─── Excerpted data ───

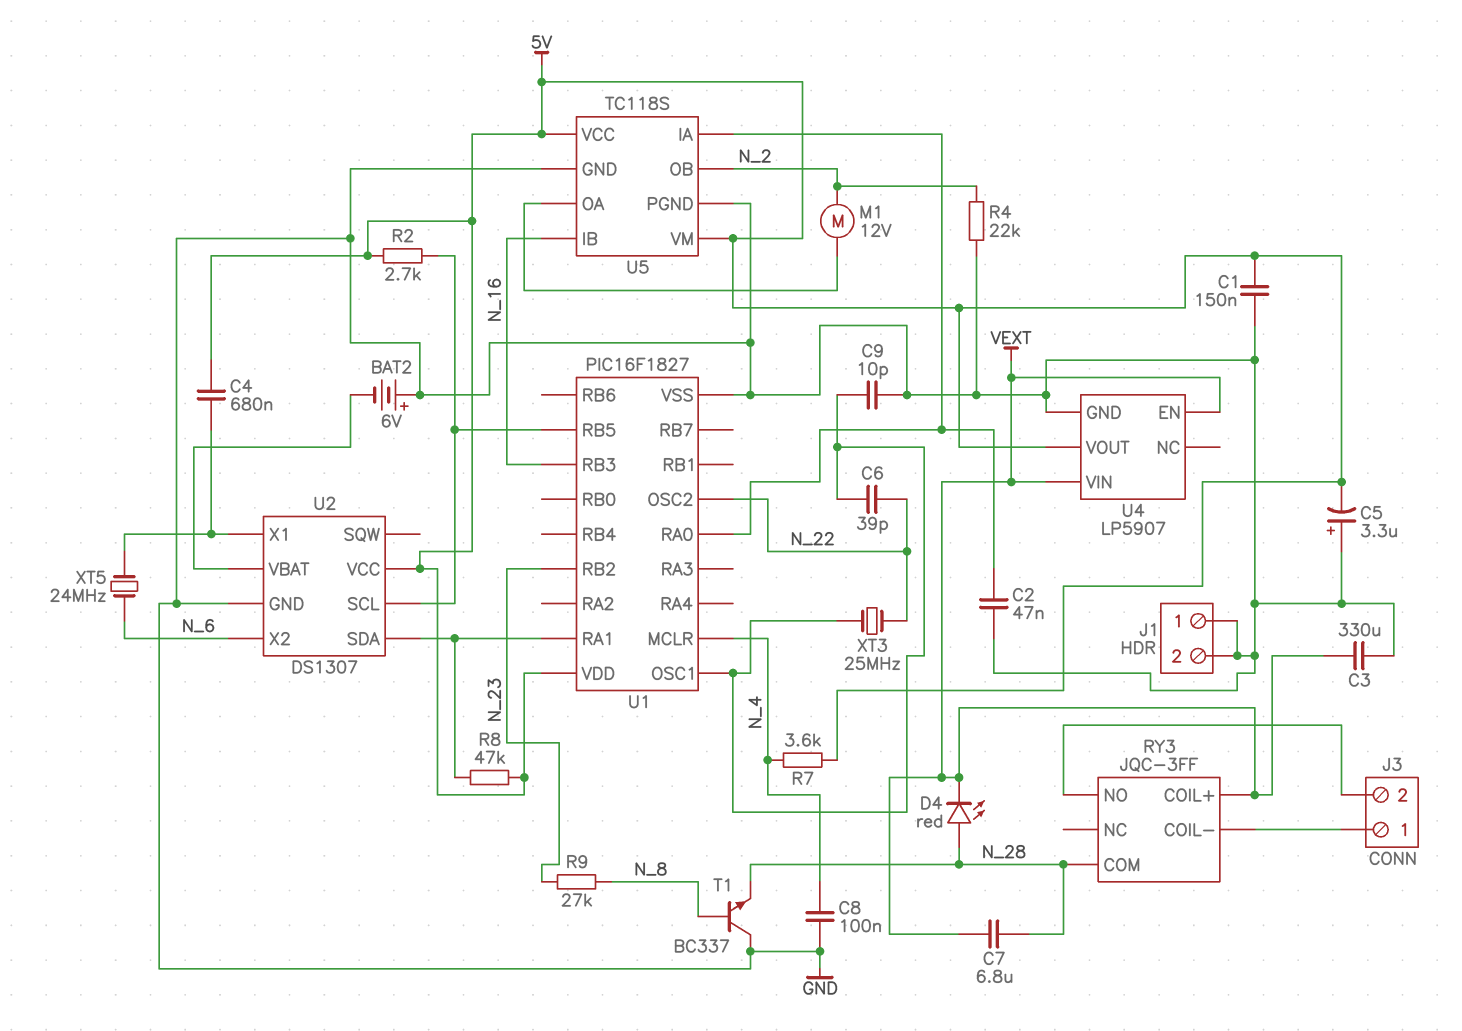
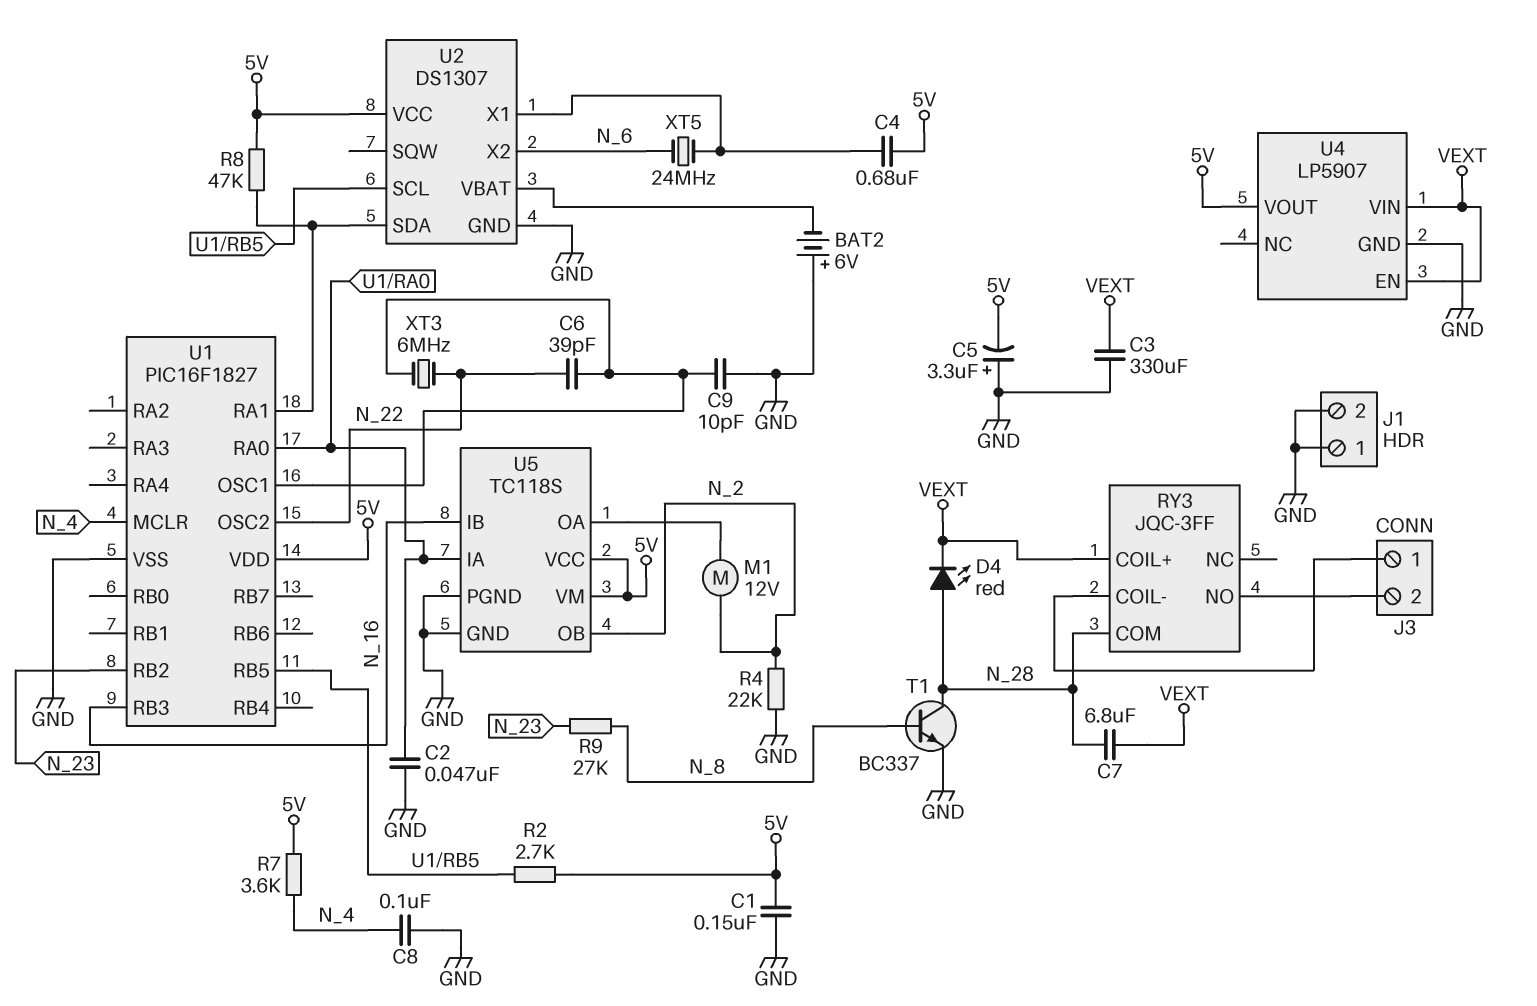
T1: NPN BC337 (B N_8, C GND, E N_28) -> NPN BC337 (B N_8, C N_28, E GND)
XT3: 25MHz (N_22, U1/OSC1) -> 6MHz (N_22, U1/OSC1)

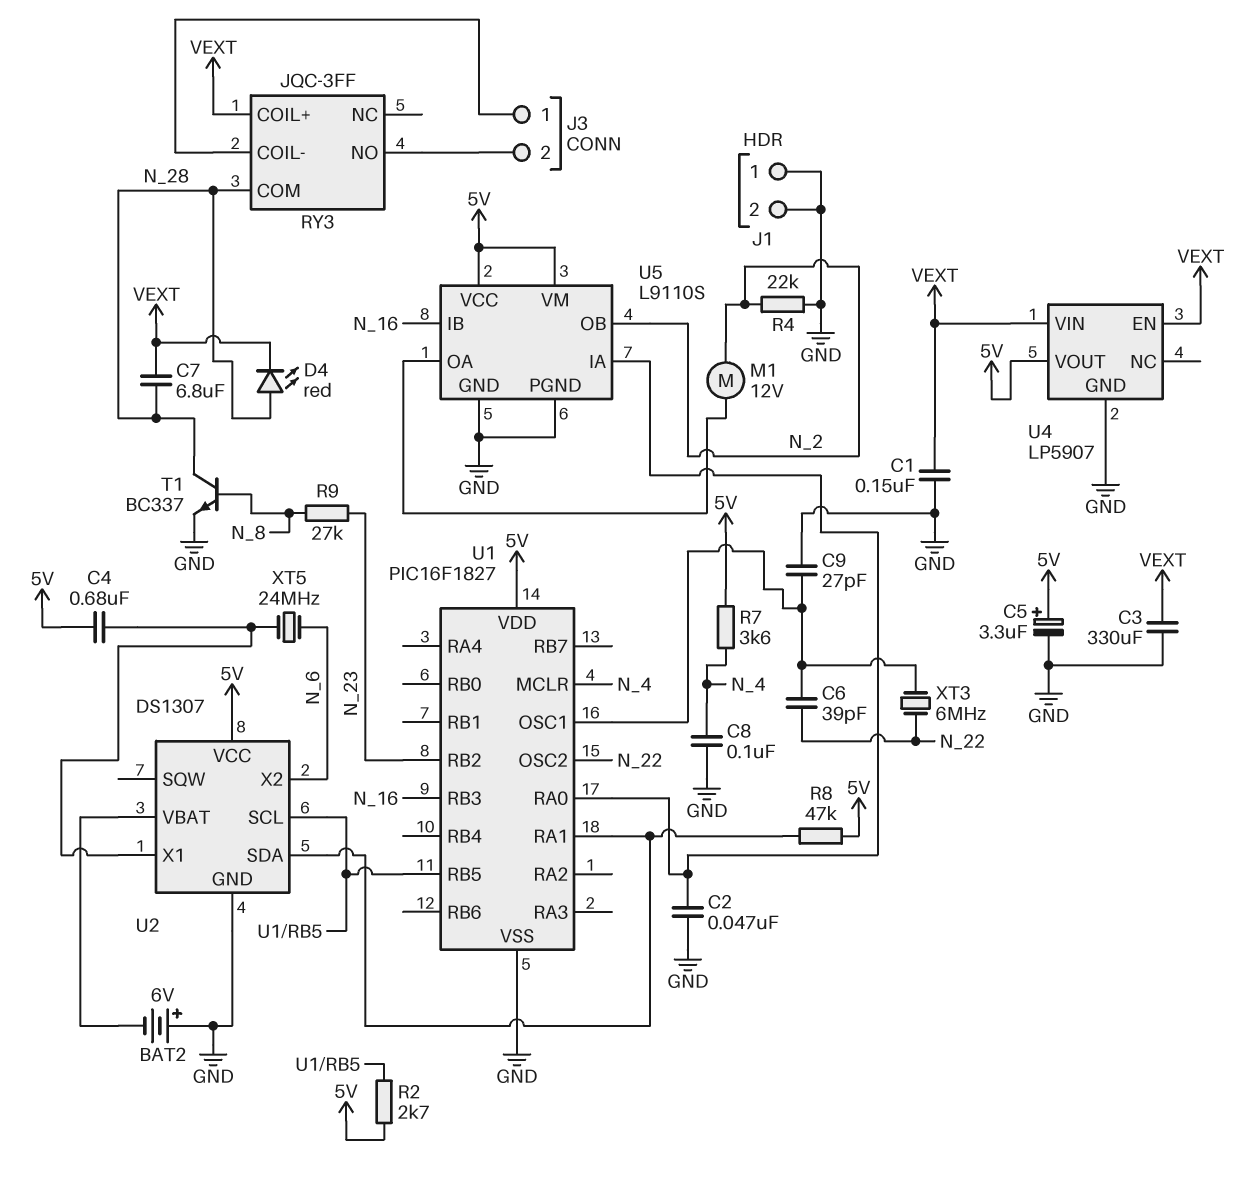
C1: 150nF (5V, GND) -> 150nF (GND, VEXT)
C5: 3.3uF (plus GND, minus 5V) -> 3.3uF (plus 5V, minus GND)
C9: 10pF (GND, U1/OSC1) -> 27pF (GND, U1/OSC1)
U5: TC118S -> L9110S

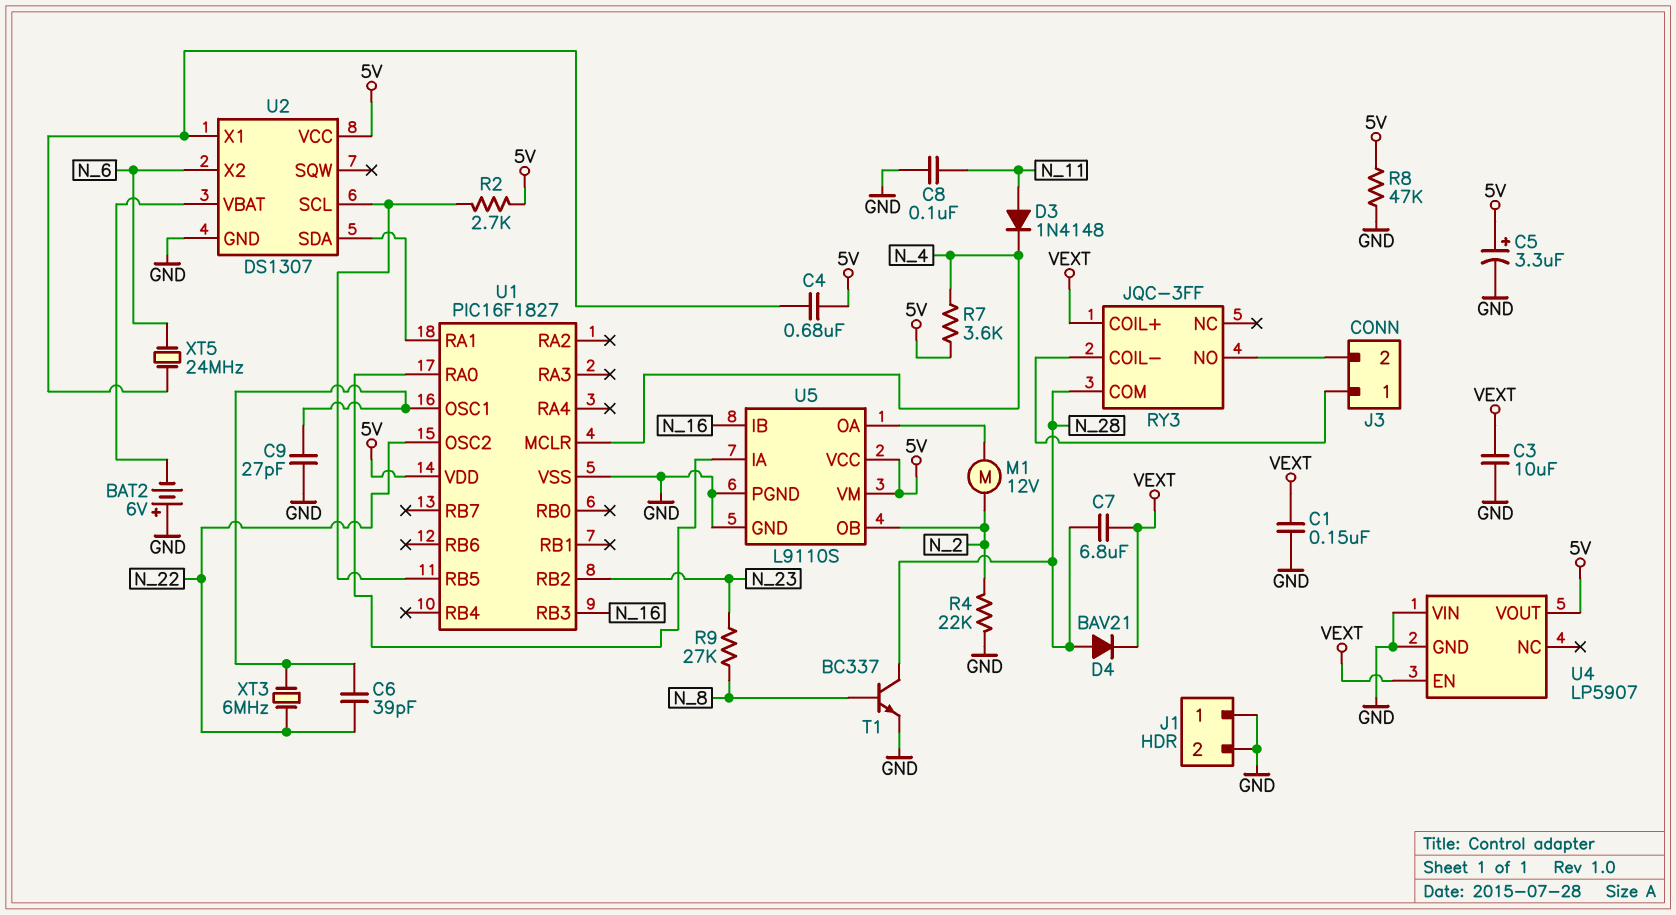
C2: 47nF (GND, U1/RA0) -> none
C3: 330uF (GND, VEXT) -> 10uF (GND, VEXT)
C8: 100nF (GND, N_4) -> 100nF (GND, N_11)
D3: none -> diode 1N4148 (A N_11, K N_4)
D4: LED red (A N_28, K VEXT) -> diode BAV21 (A N_28, K VEXT)
R8: 47k (5V, U1/RA1) -> 47k (5V, GND)
U4 pin VIN: VEXT -> GND

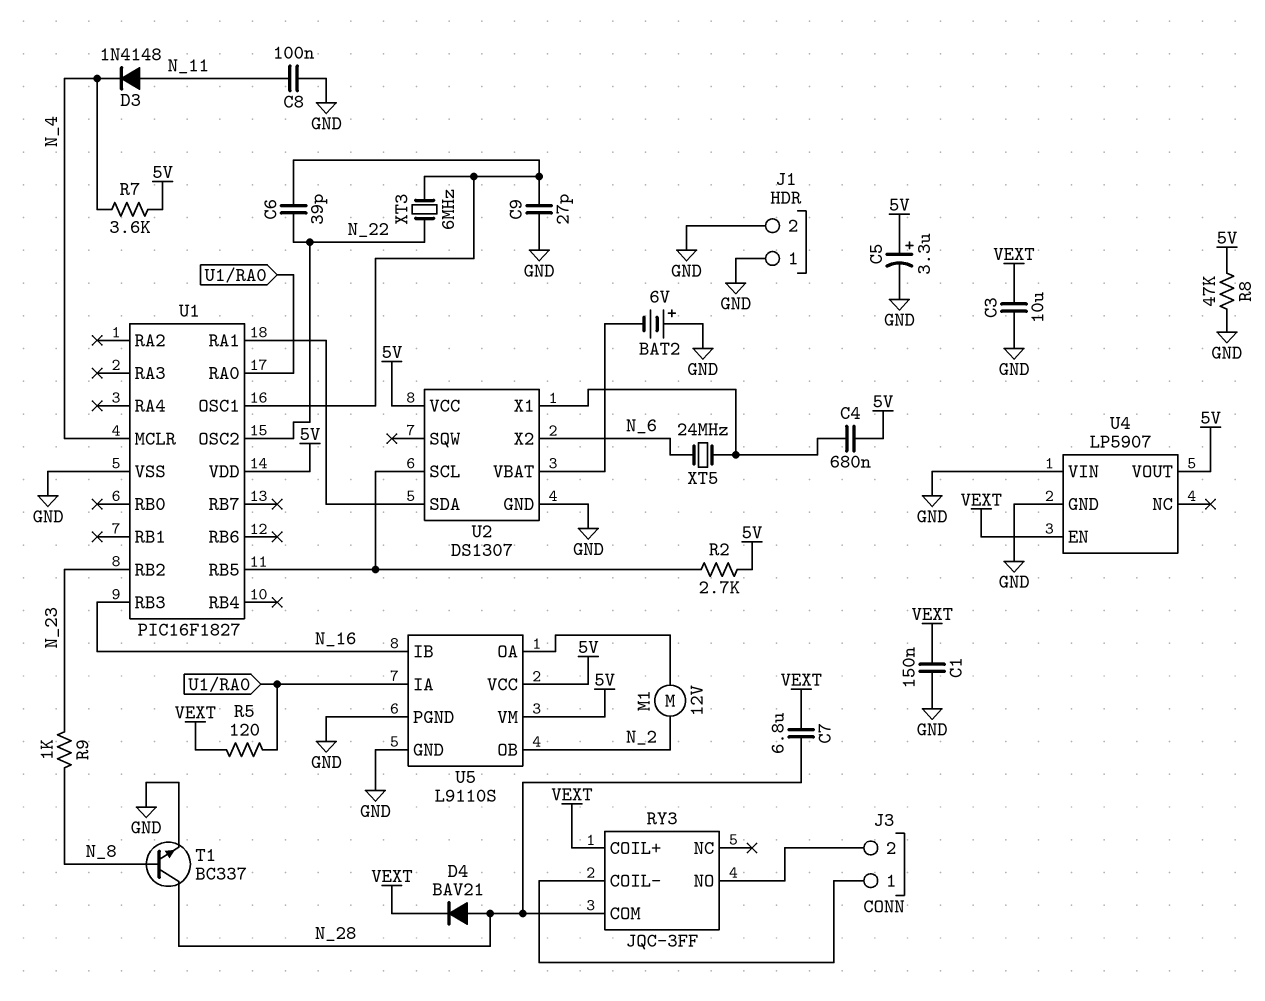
R4: 22k (GND, N_2) -> none
R5: none -> 120 (U1/RA0, VEXT)
R9: 27k (N_8, N_23) -> 1k (N_8, N_23)

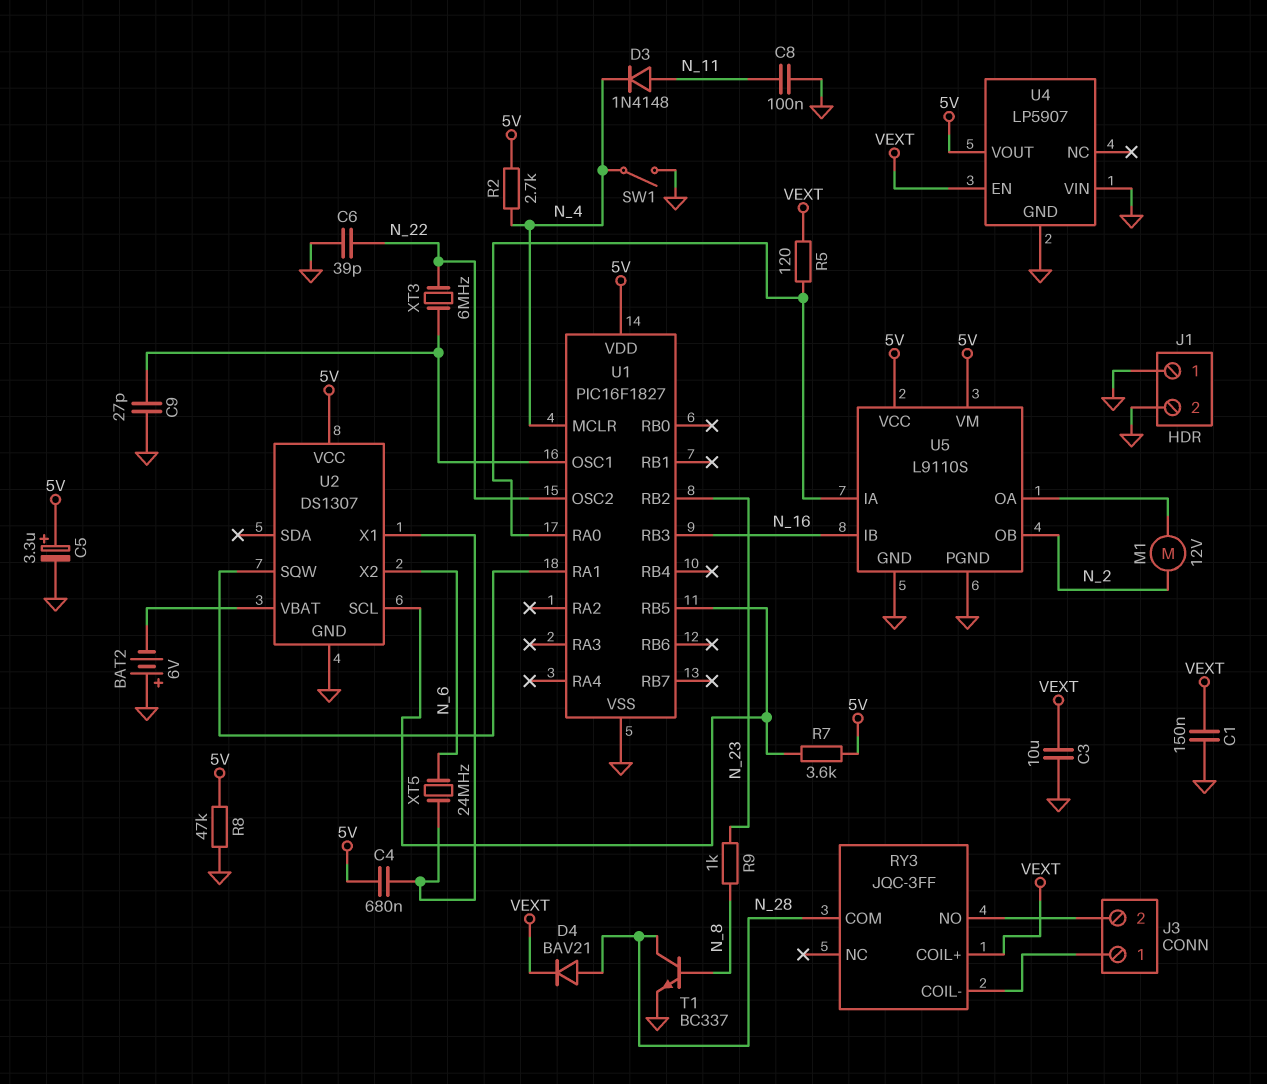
C6: 39pF (N_22, U1/OSC1) -> 39pF (GND, N_22)
C7: 6.8uF (N_28, VEXT) -> none
R2: 2.7k (5V, U1/RB5) -> 2.7k (5V, N_4)
R7: 3.6k (5V, N_4) -> 3.6k (5V, U1/RB5)
SW1: none -> switch (GND, N_4)
U2 pin SDA: U1/RA1 -> none
U2 pin SQW: none -> U1/RA1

───

→ Action item
From the material above, gather all lines that include the string "VEXT" and copy them.

→ Task result
C1: 150nF (5V, GND) -> 150nF (GND, VEXT)
C3: 330uF (GND, VEXT) -> 10uF (GND, VEXT)
D4: LED red (A N_28, K VEXT) -> diode BAV21 (A N_28, K VEXT)
U4 pin VIN: VEXT -> GND
R5: none -> 120 (U1/RA0, VEXT)
C7: 6.8uF (N_28, VEXT) -> none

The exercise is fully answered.